* **Task goal**
All lines in the material below that hold "swapped" should be found and copied.

* **Data shown**

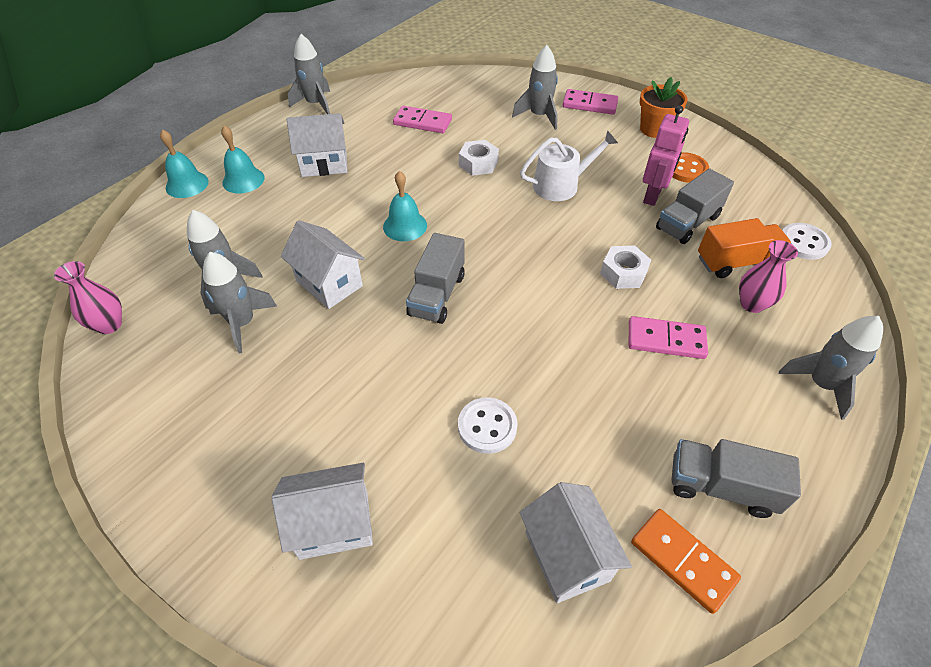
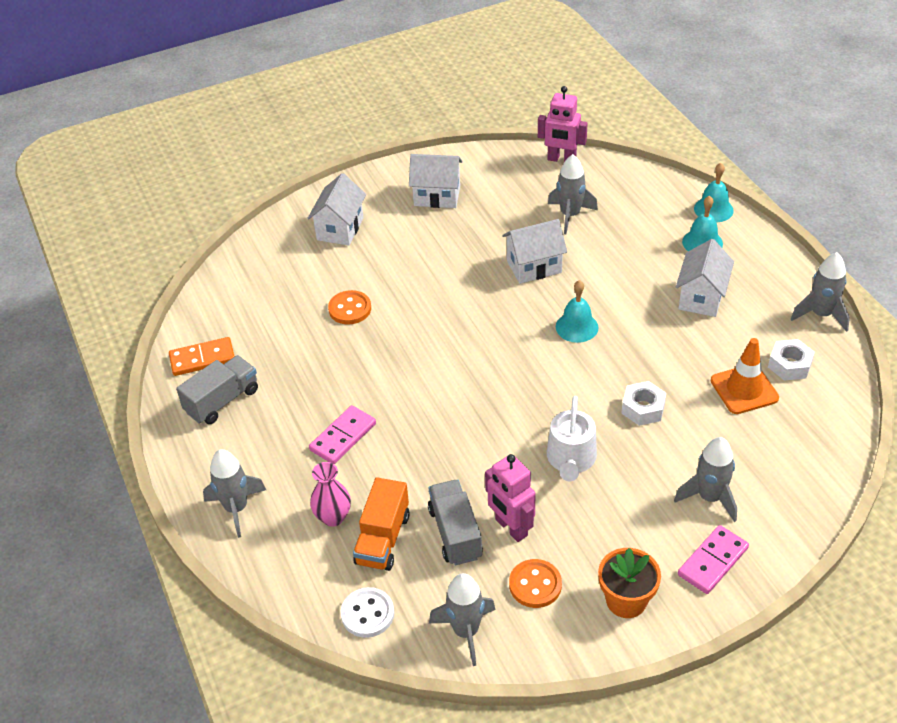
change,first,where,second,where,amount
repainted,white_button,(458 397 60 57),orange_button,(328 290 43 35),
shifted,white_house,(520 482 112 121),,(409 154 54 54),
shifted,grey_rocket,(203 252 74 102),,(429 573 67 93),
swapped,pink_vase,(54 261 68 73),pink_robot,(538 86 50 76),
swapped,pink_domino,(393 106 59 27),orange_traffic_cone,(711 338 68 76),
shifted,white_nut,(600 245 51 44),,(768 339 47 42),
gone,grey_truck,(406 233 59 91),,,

* **Worked solution**
swapped,pink_vase,(54 261 68 73),pink_robot,(538 86 50 76),
swapped,pink_domino,(393 106 59 27),orange_traffic_cone,(711 338 68 76),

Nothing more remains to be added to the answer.